= Work required =
From the entries that follow, copy exactly the lines beginning at the line holding "cyan tile B3 level 2 -> cyan brick B3 level 2" and continuing through the line holding "lime tile G6:H8".
*** Opening Source material ***
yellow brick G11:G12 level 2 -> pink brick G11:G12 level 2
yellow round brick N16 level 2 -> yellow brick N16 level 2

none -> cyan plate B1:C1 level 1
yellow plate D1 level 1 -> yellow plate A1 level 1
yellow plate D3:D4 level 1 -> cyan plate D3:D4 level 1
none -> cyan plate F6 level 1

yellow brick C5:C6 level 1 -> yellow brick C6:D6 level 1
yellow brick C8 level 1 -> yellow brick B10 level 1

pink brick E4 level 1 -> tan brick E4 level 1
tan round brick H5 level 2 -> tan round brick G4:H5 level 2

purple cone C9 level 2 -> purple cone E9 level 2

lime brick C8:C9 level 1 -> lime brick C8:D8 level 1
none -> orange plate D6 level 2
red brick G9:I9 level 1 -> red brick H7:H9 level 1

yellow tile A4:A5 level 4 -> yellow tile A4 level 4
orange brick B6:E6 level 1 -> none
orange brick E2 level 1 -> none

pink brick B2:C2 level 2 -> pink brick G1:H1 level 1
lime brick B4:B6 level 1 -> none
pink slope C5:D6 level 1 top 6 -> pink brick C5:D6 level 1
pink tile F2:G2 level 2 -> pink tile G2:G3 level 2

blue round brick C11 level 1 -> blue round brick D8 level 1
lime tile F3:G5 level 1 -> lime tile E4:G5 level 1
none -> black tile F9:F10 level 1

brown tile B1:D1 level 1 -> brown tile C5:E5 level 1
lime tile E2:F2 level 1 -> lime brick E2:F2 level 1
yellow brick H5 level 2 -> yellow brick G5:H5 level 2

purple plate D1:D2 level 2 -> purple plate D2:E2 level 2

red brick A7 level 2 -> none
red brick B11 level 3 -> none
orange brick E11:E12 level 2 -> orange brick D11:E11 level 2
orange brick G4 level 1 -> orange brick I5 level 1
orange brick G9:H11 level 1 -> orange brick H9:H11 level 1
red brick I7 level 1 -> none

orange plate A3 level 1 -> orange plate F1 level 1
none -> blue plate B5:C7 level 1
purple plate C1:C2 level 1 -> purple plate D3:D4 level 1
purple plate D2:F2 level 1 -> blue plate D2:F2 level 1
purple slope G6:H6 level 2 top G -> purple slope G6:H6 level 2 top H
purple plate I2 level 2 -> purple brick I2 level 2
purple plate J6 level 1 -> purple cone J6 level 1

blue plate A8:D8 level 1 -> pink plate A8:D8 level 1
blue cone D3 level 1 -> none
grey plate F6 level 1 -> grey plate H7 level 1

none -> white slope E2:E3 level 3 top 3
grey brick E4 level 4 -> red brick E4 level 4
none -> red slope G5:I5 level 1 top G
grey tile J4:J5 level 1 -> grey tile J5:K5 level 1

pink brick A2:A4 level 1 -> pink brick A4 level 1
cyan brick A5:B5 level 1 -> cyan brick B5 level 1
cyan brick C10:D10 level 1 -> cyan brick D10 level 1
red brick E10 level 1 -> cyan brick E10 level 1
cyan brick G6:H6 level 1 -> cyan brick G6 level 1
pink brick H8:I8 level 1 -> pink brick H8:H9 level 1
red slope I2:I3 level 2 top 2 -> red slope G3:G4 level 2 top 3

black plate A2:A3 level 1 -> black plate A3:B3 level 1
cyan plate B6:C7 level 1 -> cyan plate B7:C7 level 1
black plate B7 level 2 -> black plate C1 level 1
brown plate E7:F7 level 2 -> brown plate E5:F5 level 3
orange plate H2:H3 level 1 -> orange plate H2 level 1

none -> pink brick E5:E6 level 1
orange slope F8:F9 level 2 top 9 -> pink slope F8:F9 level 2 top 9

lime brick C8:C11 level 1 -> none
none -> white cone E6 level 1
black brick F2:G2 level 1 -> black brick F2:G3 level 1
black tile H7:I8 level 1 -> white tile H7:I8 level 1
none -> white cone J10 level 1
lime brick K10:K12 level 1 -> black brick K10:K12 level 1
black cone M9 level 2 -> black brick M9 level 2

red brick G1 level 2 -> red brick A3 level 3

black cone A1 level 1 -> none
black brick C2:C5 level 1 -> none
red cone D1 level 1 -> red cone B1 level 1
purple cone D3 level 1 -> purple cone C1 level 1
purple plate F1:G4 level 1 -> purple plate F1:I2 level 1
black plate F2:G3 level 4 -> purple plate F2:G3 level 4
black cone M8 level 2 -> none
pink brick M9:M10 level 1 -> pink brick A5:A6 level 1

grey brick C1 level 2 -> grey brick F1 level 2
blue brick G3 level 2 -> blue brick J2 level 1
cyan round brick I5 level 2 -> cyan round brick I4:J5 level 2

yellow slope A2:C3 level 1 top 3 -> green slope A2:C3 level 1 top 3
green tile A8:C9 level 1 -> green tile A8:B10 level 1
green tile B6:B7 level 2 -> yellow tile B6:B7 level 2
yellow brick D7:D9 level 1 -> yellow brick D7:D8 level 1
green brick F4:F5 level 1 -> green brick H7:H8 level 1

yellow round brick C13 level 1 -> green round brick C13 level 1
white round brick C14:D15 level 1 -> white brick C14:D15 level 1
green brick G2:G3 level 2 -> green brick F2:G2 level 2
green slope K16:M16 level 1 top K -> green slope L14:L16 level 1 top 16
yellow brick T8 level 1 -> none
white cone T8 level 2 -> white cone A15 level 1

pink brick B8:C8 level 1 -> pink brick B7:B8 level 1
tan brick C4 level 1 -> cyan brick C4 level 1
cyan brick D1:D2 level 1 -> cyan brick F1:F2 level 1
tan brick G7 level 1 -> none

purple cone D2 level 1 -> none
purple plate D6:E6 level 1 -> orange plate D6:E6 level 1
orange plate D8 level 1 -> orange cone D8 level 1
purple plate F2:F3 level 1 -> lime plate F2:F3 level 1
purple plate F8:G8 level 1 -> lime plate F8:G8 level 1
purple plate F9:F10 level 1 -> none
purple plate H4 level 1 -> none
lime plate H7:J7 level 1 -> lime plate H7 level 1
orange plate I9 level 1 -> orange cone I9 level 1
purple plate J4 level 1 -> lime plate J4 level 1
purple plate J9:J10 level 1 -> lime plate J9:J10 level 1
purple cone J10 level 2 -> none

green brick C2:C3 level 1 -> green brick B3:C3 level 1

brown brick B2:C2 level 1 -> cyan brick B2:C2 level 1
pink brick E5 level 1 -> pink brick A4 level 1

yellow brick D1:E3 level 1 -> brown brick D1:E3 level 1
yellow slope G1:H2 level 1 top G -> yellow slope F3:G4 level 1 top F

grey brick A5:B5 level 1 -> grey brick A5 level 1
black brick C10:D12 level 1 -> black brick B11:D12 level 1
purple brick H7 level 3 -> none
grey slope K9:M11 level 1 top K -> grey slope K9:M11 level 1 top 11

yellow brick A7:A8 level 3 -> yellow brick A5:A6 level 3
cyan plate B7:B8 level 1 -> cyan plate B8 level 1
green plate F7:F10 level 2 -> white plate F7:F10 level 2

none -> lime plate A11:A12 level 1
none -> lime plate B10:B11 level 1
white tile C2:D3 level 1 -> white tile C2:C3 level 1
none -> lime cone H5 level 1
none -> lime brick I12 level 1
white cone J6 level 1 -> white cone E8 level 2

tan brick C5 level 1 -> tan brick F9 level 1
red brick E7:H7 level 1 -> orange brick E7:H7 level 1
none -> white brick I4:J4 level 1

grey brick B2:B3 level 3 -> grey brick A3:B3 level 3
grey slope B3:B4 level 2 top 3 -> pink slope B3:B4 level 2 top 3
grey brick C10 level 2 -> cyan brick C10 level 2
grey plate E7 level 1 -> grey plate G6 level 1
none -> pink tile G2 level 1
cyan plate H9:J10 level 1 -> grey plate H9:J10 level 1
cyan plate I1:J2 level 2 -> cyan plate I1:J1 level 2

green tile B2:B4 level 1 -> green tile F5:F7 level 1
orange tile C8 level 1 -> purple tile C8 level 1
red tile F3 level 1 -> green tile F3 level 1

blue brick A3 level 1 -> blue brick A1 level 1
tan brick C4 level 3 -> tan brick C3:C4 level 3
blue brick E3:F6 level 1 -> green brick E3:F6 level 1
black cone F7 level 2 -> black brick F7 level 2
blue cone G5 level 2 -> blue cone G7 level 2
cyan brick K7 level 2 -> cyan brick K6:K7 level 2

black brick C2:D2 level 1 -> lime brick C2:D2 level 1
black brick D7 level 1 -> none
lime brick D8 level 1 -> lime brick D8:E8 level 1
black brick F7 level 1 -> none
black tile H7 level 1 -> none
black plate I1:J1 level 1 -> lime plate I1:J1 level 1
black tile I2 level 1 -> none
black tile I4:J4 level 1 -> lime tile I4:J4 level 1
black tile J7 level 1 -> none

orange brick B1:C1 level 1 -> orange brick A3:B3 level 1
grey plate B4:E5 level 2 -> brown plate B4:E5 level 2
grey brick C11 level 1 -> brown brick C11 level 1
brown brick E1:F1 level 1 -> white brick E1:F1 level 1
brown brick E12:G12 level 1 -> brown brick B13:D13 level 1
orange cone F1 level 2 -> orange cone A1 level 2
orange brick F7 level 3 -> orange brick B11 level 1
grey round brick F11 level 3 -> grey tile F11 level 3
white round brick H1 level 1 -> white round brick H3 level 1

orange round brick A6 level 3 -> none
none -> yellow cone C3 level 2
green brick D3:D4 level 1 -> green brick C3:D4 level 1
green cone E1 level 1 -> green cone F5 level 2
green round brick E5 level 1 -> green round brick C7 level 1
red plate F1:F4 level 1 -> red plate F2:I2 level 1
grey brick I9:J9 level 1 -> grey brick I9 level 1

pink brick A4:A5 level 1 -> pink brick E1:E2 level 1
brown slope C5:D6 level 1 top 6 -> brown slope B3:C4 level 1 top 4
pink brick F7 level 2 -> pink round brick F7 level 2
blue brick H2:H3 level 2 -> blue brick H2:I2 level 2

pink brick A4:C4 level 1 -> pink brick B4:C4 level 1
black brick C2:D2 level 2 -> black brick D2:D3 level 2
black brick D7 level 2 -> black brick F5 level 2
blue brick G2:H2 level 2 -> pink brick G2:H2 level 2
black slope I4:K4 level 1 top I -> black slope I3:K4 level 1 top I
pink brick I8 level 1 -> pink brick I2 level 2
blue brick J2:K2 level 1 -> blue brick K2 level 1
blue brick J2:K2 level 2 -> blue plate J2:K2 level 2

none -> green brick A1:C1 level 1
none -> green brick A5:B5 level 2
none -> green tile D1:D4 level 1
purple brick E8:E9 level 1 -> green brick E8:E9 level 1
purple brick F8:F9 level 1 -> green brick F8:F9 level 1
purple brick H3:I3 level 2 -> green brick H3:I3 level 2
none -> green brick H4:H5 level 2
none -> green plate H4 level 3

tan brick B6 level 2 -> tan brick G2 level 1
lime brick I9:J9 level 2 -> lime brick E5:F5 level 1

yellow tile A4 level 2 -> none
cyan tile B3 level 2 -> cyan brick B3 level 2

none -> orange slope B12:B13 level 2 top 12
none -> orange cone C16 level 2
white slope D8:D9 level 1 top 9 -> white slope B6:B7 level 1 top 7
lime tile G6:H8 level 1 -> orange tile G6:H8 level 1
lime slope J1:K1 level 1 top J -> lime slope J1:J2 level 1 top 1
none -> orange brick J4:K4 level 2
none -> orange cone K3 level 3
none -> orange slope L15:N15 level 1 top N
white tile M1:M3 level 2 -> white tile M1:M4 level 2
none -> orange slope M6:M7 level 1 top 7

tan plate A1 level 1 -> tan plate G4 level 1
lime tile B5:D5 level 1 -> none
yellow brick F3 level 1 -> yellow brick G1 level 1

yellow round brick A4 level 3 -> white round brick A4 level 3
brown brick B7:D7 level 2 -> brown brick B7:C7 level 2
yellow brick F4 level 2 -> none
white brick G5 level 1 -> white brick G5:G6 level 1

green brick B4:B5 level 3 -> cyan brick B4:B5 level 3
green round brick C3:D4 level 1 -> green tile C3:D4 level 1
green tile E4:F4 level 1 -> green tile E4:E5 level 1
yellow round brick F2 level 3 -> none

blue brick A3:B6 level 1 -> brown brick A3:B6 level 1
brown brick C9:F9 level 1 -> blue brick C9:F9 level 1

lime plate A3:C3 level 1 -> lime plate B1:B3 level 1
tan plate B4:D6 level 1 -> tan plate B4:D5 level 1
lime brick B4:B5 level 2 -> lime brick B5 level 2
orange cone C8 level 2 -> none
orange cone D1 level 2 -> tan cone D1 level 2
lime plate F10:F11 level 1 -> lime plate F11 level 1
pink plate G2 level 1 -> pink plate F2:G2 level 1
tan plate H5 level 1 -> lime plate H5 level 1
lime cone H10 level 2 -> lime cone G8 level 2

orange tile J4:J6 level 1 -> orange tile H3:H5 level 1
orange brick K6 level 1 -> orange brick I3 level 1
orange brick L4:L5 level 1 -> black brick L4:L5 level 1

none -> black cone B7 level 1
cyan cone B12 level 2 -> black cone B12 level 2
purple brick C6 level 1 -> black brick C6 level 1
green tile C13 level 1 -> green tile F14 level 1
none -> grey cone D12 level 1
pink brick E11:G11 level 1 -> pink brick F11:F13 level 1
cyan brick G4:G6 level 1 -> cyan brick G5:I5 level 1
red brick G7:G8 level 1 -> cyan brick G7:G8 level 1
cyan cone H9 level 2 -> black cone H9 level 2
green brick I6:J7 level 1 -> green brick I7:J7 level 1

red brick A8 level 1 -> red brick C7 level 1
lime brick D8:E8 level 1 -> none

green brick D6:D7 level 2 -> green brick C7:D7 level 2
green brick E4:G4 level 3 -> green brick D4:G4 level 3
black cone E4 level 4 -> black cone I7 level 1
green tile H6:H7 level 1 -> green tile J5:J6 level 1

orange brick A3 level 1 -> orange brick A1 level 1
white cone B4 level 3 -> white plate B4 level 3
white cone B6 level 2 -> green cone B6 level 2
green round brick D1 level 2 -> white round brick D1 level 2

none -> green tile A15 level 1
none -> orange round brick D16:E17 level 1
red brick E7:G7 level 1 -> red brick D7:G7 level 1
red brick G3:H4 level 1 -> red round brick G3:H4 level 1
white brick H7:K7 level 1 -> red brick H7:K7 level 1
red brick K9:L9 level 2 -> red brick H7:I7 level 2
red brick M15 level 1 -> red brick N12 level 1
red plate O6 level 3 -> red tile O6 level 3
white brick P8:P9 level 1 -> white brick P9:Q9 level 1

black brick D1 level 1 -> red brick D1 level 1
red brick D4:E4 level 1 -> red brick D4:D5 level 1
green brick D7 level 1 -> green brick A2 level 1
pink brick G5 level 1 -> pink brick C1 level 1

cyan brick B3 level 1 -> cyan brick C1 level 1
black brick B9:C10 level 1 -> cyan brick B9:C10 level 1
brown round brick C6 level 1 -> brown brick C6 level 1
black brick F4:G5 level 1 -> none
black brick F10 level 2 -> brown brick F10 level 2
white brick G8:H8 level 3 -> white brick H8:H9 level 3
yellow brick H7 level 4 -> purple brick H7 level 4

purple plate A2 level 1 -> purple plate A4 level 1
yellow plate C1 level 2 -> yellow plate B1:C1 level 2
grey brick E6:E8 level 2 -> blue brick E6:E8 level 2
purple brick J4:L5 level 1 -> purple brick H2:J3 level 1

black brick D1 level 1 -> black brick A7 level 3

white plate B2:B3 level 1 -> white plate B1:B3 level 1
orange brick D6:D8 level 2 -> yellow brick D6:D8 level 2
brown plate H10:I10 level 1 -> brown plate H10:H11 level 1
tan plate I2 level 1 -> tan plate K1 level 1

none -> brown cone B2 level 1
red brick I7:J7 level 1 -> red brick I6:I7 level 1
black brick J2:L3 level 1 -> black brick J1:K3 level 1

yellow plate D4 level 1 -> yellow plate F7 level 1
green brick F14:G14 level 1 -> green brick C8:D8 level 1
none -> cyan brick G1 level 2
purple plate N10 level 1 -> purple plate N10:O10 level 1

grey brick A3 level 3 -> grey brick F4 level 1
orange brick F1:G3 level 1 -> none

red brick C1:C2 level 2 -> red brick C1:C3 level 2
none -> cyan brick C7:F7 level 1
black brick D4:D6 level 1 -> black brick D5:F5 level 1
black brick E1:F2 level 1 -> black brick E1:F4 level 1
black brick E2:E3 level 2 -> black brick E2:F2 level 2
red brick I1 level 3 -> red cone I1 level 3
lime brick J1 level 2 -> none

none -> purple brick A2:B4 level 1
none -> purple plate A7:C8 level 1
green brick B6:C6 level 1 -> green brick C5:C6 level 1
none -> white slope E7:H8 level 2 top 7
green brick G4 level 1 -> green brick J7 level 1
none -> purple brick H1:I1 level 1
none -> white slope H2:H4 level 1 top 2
*** Closing Source material ***
= Exercise result =
cyan tile B3 level 2 -> cyan brick B3 level 2

none -> orange slope B12:B13 level 2 top 12
none -> orange cone C16 level 2
white slope D8:D9 level 1 top 9 -> white slope B6:B7 level 1 top 7
lime tile G6:H8 level 1 -> orange tile G6:H8 level 1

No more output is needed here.